__Directions__:
When you reach a picture, leave it out; output everything else in the records exactly.

◆ ◆ ◆ ◆ ◆ ◆ ◆

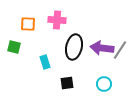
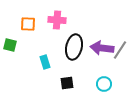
green square: moved 4 px left, 2 px up
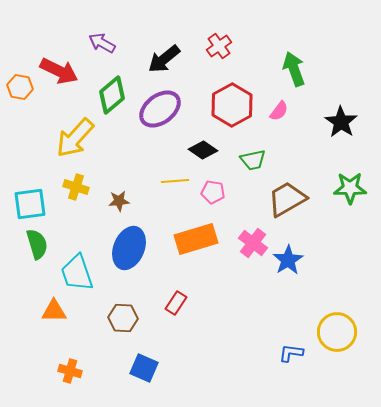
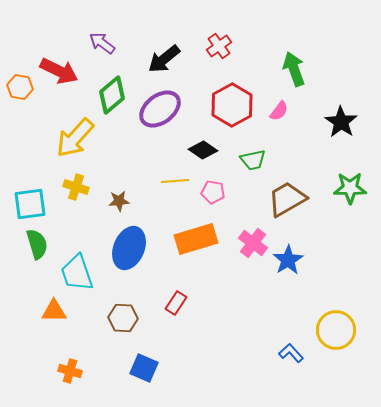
purple arrow: rotated 8 degrees clockwise
yellow circle: moved 1 px left, 2 px up
blue L-shape: rotated 40 degrees clockwise
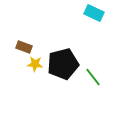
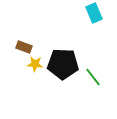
cyan rectangle: rotated 42 degrees clockwise
black pentagon: rotated 16 degrees clockwise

◆ ◆ ◆ ◆ ◆ ◆ ◆

__Written answer__:
green square: moved 4 px left, 2 px up
purple arrow: rotated 8 degrees clockwise
yellow circle: moved 1 px left, 2 px up
blue L-shape: rotated 40 degrees clockwise
cyan rectangle: rotated 42 degrees clockwise
black pentagon: rotated 16 degrees clockwise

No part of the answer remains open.